-- EXERCISE OBJECTIVE --
Lines from the one containing "(278, 208) = (552, 107): red drum -> none" through the last line of the data below are to be returned exactly; leave out the rest.

-- COLLECTED DATA --

▬▬▬▬▬▬▬▬▬▬

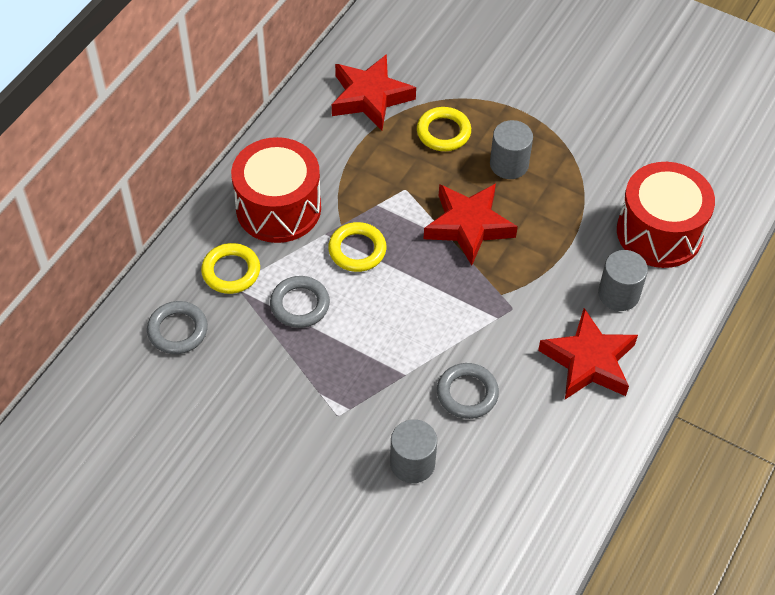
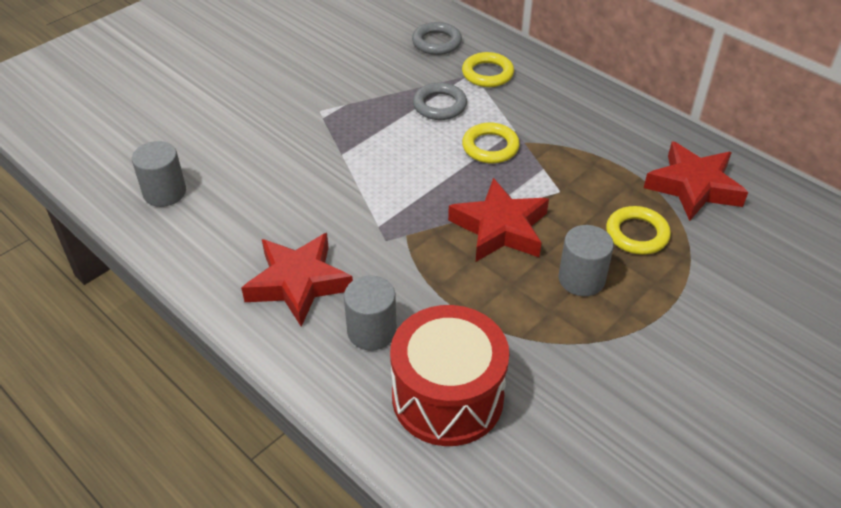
camera: 105 degrees right, 10 degrees down
(278, 208) = (552, 107): red drum -> none
(412, 463) = (253, 143): grey cylinder -> grey cylinder (164, 192)
(467, 393) = (303, 188): grey ring -> none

▬▬▬▬▬▬▬▬▬▬

-- RESPONSE BOX --
(278, 208) = (552, 107): red drum -> none
(412, 463) = (253, 143): grey cylinder -> grey cylinder (164, 192)
(467, 393) = (303, 188): grey ring -> none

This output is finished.